Object correspondence data
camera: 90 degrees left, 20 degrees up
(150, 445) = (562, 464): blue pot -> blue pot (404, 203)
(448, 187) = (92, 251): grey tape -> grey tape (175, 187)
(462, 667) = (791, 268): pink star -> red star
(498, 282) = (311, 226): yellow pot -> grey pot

## Work request:
Taking the line that contains "(462, 667) = (791, 268): pink" as the first, reproduce every line through the end of the entries exactly.

## Task result:
(462, 667) = (791, 268): pink star -> red star
(498, 282) = (311, 226): yellow pot -> grey pot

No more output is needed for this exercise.